Work instruction
In the records that follow, find the line with "(289, 240) = (214, 625): none -> yellow bowl"; from there, retype every line exactly through the line with "(906, 391) = (511, 299): none -> blue tape", which also belongs to the answer.

Data
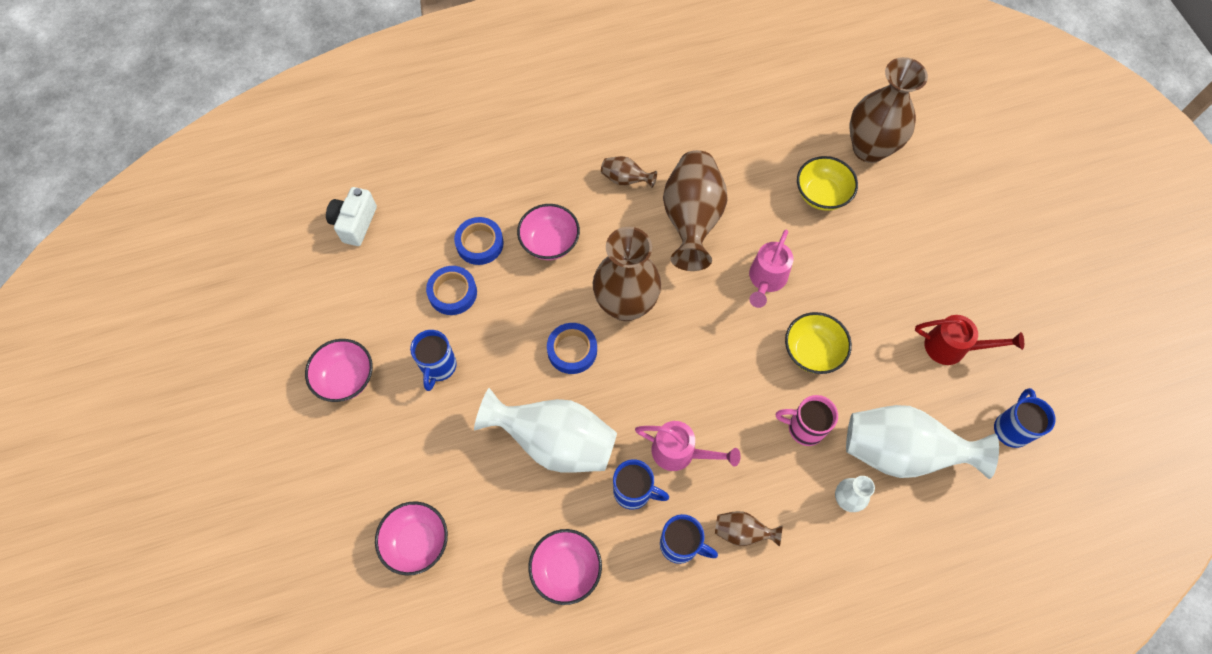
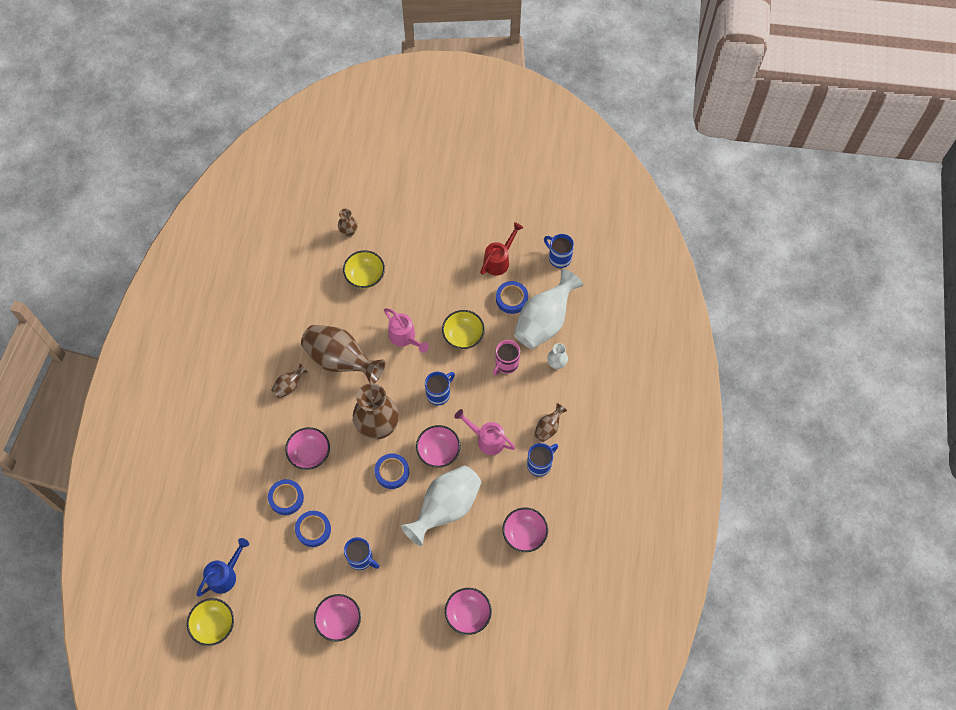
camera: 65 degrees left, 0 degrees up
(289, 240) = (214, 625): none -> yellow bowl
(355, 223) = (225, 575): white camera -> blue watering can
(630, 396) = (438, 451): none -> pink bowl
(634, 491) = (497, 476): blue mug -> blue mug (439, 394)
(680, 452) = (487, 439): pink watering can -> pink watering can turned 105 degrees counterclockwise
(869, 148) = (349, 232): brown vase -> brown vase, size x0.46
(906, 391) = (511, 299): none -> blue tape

---

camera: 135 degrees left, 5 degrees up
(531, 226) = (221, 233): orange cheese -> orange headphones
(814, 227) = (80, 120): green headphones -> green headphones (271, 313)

Reply to the exercise
(289, 240) = (214, 625): none -> yellow bowl
(355, 223) = (225, 575): white camera -> blue watering can
(630, 396) = (438, 451): none -> pink bowl
(634, 491) = (497, 476): blue mug -> blue mug (439, 394)
(680, 452) = (487, 439): pink watering can -> pink watering can turned 105 degrees counterclockwise
(869, 148) = (349, 232): brown vase -> brown vase, size x0.46
(906, 391) = (511, 299): none -> blue tape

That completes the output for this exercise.